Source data
★ ★ ★ ★ ★ ★ ★

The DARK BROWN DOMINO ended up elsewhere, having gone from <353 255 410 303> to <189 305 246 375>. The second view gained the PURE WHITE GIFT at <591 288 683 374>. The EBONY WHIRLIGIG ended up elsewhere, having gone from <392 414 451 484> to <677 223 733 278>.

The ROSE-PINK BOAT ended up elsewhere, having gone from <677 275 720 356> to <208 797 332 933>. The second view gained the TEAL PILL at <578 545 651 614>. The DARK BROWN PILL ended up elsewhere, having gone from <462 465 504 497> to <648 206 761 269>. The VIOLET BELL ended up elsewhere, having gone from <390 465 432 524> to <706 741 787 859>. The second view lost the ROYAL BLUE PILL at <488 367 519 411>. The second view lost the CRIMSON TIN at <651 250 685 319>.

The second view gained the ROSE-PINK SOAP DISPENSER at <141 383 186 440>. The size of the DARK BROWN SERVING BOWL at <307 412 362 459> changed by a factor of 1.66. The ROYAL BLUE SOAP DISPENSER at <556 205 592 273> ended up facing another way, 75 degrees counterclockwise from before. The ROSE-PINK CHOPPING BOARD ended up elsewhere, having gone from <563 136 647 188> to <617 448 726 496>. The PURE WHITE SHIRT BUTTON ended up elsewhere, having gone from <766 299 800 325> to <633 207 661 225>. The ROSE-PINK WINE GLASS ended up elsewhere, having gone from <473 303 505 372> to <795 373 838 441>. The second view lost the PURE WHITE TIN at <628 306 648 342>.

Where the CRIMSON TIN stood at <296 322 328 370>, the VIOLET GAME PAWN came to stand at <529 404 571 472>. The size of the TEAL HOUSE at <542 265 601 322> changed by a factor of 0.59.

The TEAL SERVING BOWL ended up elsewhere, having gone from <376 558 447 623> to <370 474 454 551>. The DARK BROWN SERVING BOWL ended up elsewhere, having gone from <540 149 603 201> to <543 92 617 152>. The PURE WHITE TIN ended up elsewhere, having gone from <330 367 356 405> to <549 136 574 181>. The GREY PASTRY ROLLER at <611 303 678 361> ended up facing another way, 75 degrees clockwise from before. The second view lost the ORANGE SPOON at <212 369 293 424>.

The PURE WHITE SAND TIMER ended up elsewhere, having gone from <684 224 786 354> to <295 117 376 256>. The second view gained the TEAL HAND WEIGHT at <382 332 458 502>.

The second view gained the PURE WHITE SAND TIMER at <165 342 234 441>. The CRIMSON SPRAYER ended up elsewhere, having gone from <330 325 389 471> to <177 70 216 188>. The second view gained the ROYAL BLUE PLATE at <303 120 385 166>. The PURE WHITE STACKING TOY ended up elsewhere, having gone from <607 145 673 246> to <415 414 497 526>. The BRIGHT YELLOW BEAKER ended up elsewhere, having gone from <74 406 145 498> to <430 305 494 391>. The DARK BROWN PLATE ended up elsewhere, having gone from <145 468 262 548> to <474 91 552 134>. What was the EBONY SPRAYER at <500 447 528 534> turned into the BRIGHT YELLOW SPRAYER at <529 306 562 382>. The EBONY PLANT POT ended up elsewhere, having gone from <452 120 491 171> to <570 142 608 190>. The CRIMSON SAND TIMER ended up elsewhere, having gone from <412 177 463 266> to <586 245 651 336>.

★ ★ ★ ★ ★ ★ ★

→ Work task
Every record shown above should be written out again exactly.

→ The completed task
The DARK BROWN DOMINO ended up elsewhere, having gone from <353 255 410 303> to <189 305 246 375>. The second view gained the PURE WHITE GIFT at <591 288 683 374>. The EBONY WHIRLIGIG ended up elsewhere, having gone from <392 414 451 484> to <677 223 733 278>.

The ROSE-PINK BOAT ended up elsewhere, having gone from <677 275 720 356> to <208 797 332 933>. The second view gained the TEAL PILL at <578 545 651 614>. The DARK BROWN PILL ended up elsewhere, having gone from <462 465 504 497> to <648 206 761 269>. The VIOLET BELL ended up elsewhere, having gone from <390 465 432 524> to <706 741 787 859>. The second view lost the ROYAL BLUE PILL at <488 367 519 411>. The second view lost the CRIMSON TIN at <651 250 685 319>.

The second view gained the ROSE-PINK SOAP DISPENSER at <141 383 186 440>. The size of the DARK BROWN SERVING BOWL at <307 412 362 459> changed by a factor of 1.66. The ROYAL BLUE SOAP DISPENSER at <556 205 592 273> ended up facing another way, 75 degrees counterclockwise from before. The ROSE-PINK CHOPPING BOARD ended up elsewhere, having gone from <563 136 647 188> to <617 448 726 496>. The PURE WHITE SHIRT BUTTON ended up elsewhere, having gone from <766 299 800 325> to <633 207 661 225>. The ROSE-PINK WINE GLASS ended up elsewhere, having gone from <473 303 505 372> to <795 373 838 441>. The second view lost the PURE WHITE TIN at <628 306 648 342>.

Where the CRIMSON TIN stood at <296 322 328 370>, the VIOLET GAME PAWN came to stand at <529 404 571 472>. The size of the TEAL HOUSE at <542 265 601 322> changed by a factor of 0.59.

The TEAL SERVING BOWL ended up elsewhere, having gone from <376 558 447 623> to <370 474 454 551>. The DARK BROWN SERVING BOWL ended up elsewhere, having gone from <540 149 603 201> to <543 92 617 152>. The PURE WHITE TIN ended up elsewhere, having gone from <330 367 356 405> to <549 136 574 181>. The GREY PASTRY ROLLER at <611 303 678 361> ended up facing another way, 75 degrees clockwise from before. The second view lost the ORANGE SPOON at <212 369 293 424>.

The PURE WHITE SAND TIMER ended up elsewhere, having gone from <684 224 786 354> to <295 117 376 256>. The second view gained the TEAL HAND WEIGHT at <382 332 458 502>.

The second view gained the PURE WHITE SAND TIMER at <165 342 234 441>. The CRIMSON SPRAYER ended up elsewhere, having gone from <330 325 389 471> to <177 70 216 188>. The second view gained the ROYAL BLUE PLATE at <303 120 385 166>. The PURE WHITE STACKING TOY ended up elsewhere, having gone from <607 145 673 246> to <415 414 497 526>. The BRIGHT YELLOW BEAKER ended up elsewhere, having gone from <74 406 145 498> to <430 305 494 391>. The DARK BROWN PLATE ended up elsewhere, having gone from <145 468 262 548> to <474 91 552 134>. What was the EBONY SPRAYER at <500 447 528 534> turned into the BRIGHT YELLOW SPRAYER at <529 306 562 382>. The EBONY PLANT POT ended up elsewhere, having gone from <452 120 491 171> to <570 142 608 190>. The CRIMSON SAND TIMER ended up elsewhere, having gone from <412 177 463 266> to <586 245 651 336>.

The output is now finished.